DATA SUPPLIED START

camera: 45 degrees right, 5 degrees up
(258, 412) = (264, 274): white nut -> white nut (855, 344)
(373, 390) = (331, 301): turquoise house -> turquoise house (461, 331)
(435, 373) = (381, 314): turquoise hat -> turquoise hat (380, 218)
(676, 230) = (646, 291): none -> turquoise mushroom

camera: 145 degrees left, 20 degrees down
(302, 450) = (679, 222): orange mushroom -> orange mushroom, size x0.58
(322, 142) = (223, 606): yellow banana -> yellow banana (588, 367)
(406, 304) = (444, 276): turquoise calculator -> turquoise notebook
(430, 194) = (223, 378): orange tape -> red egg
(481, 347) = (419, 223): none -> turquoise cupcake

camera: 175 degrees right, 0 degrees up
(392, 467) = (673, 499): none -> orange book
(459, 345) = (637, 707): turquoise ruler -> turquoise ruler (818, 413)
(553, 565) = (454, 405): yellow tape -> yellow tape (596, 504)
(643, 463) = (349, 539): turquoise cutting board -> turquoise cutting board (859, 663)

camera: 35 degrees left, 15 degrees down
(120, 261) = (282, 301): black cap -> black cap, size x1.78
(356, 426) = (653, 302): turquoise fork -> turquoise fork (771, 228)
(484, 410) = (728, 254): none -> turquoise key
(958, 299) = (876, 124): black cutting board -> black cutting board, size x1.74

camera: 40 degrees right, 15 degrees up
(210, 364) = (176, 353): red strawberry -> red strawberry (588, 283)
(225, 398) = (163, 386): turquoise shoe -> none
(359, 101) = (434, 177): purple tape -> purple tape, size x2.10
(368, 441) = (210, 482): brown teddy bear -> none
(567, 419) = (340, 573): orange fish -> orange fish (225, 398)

DATA SUPPLIED END

Work out how many lines in the entries contain "right" and give that number alone.

3